Work instruction> Output every line of the material exactly, omitting images.

Listed entries: Begin

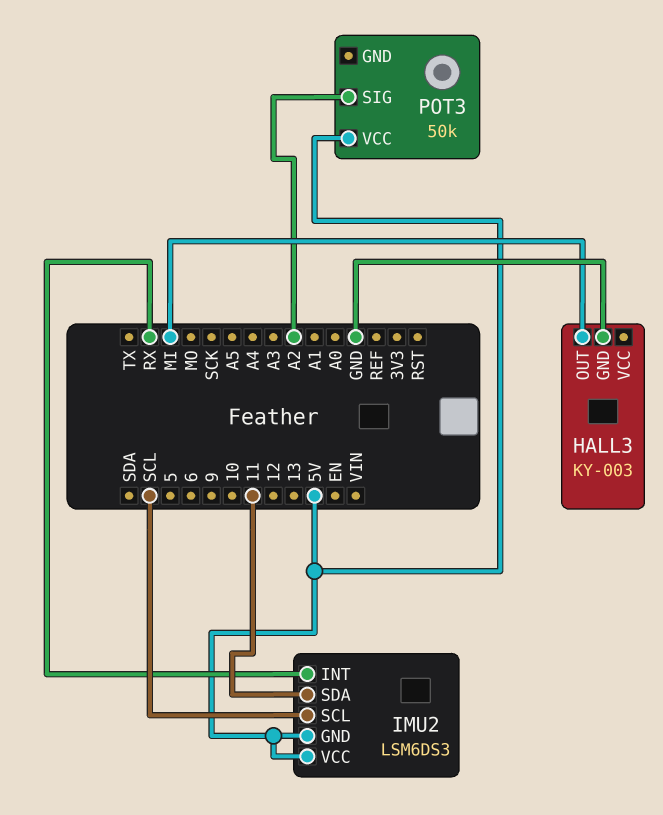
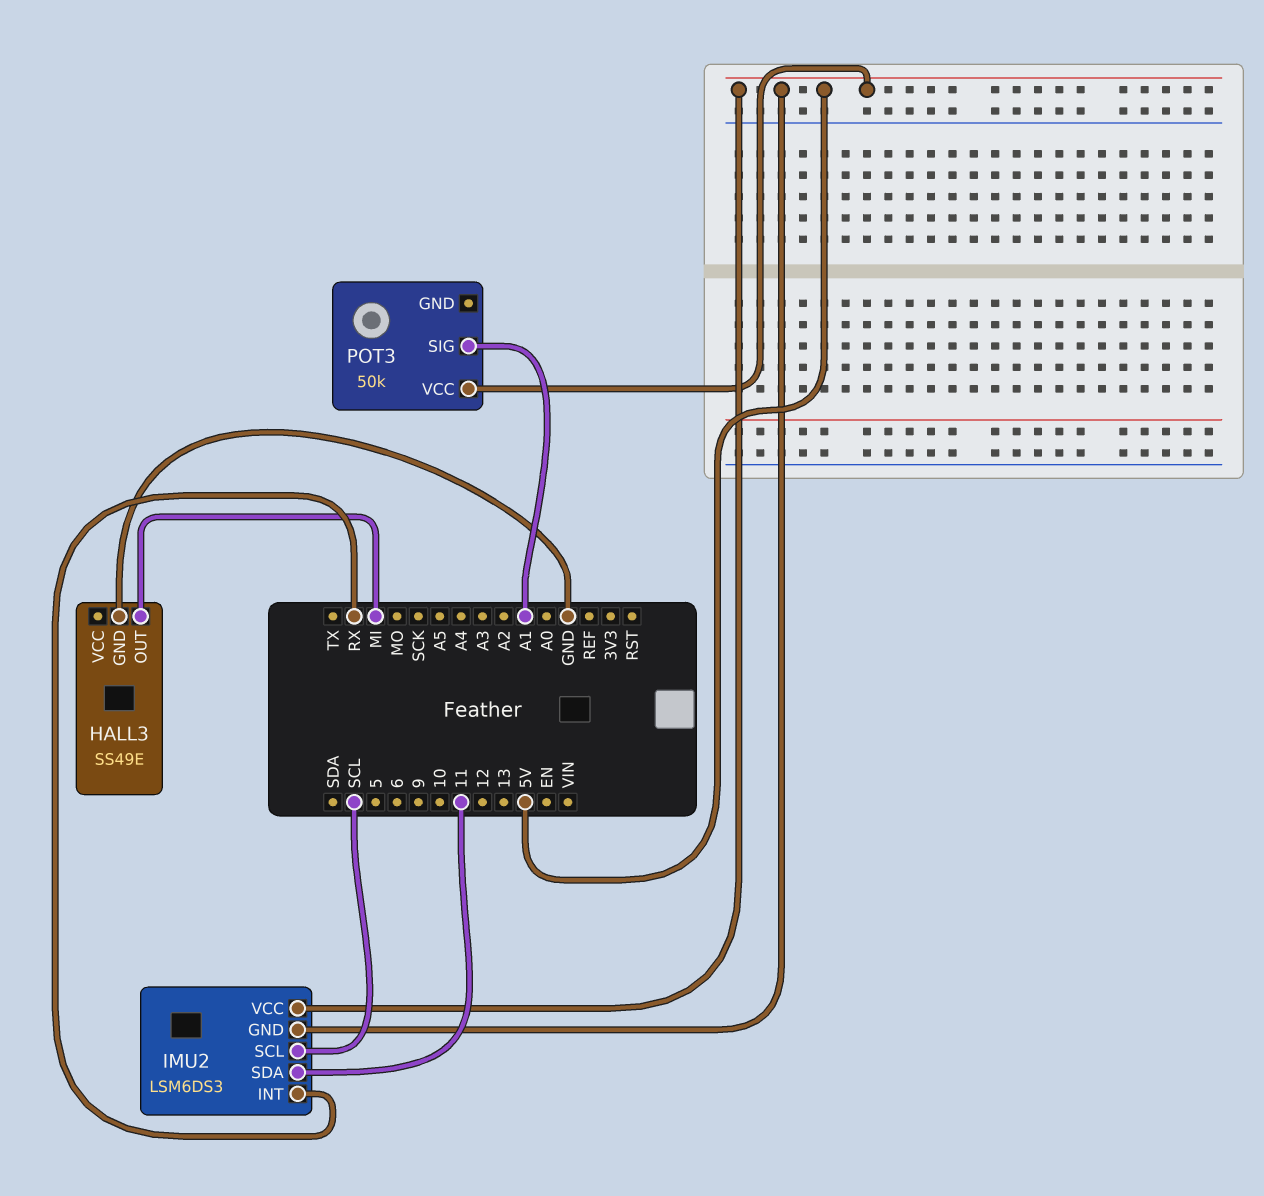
HALL3: KY-003 -> SS49E
POT3 pin SIG: A2 -> A1

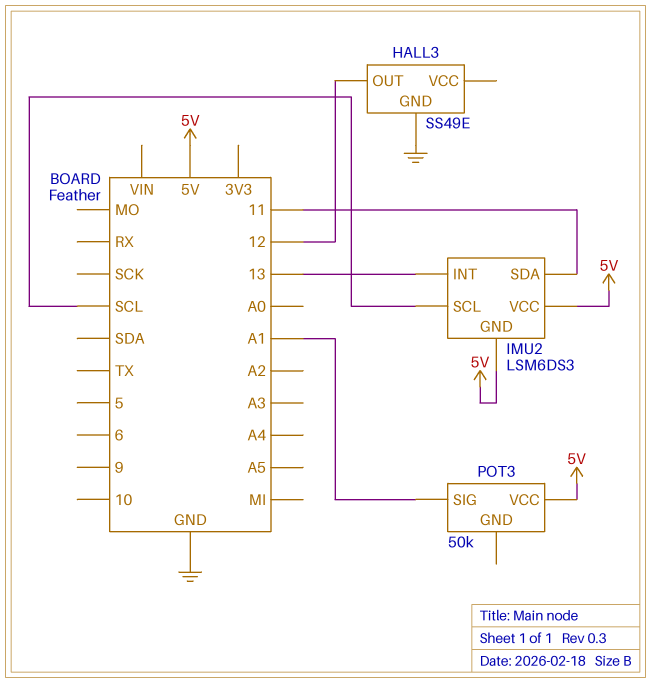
HALL3 pin OUT: MI -> 12
IMU2 pin INT: RX -> 13

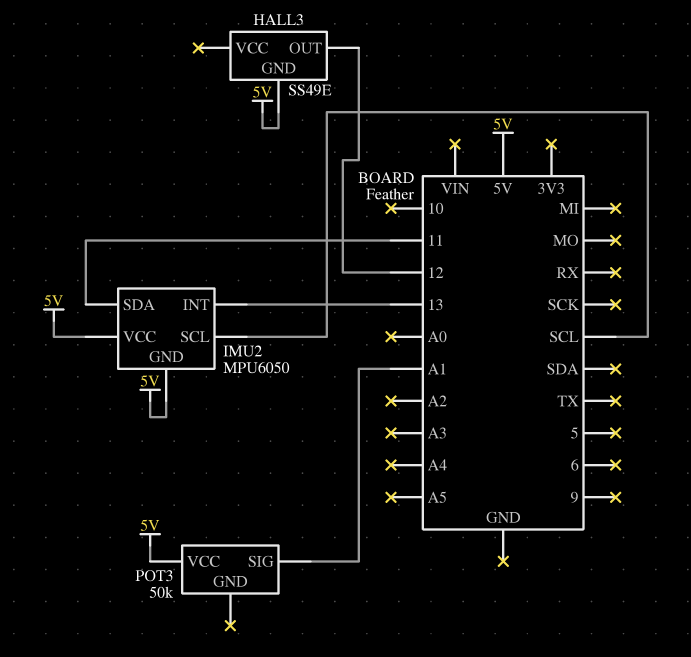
HALL3 pin GND: GND -> 5V
IMU2: LSM6DS3 -> MPU6050

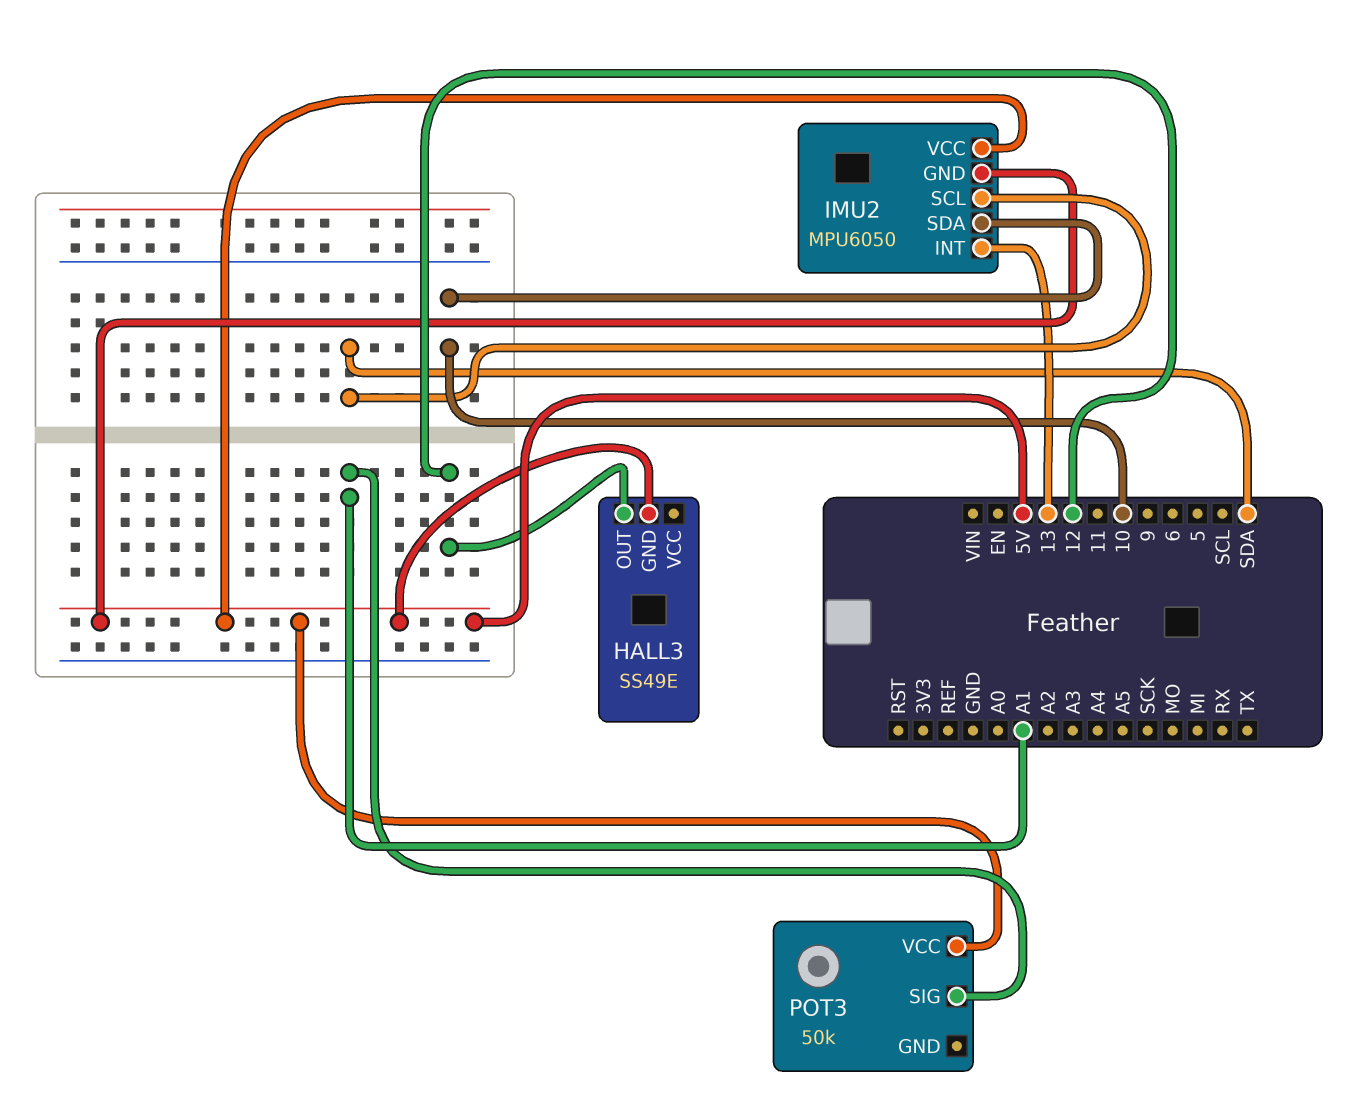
IMU2 pin SCL: SCL -> SDA
IMU2 pin SDA: 11 -> 10

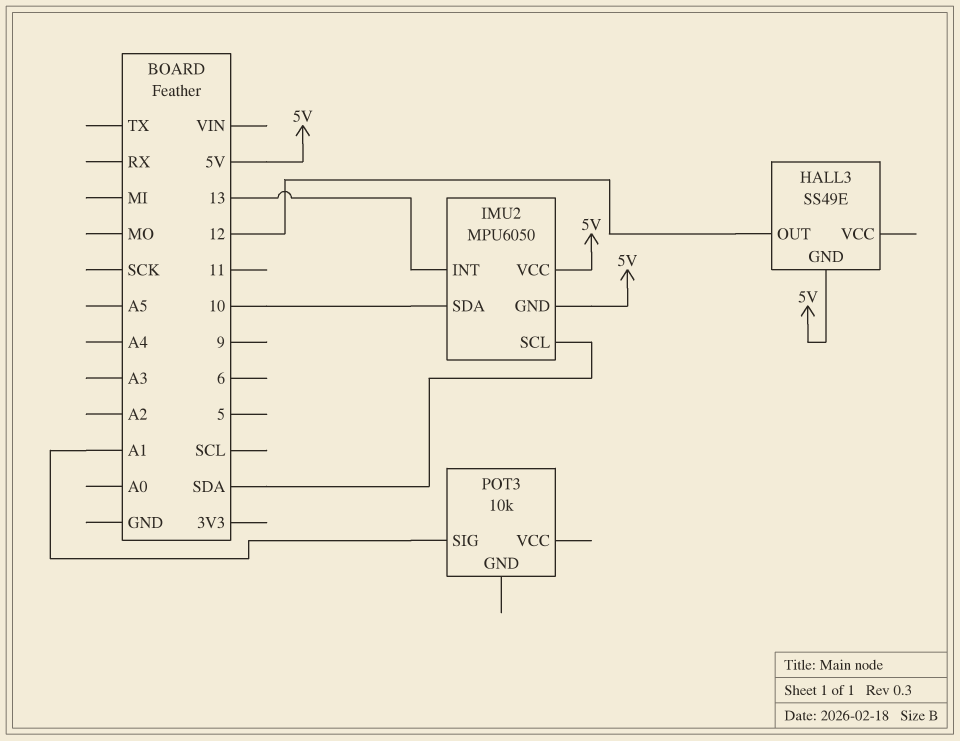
POT3: 50k -> 10k
POT3 pin VCC: 5V -> none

Listed entries: End

Expected answer>
HALL3: KY-003 -> SS49E
POT3 pin SIG: A2 -> A1

HALL3 pin OUT: MI -> 12
IMU2 pin INT: RX -> 13

HALL3 pin GND: GND -> 5V
IMU2: LSM6DS3 -> MPU6050

IMU2 pin SCL: SCL -> SDA
IMU2 pin SDA: 11 -> 10

POT3: 50k -> 10k
POT3 pin VCC: 5V -> none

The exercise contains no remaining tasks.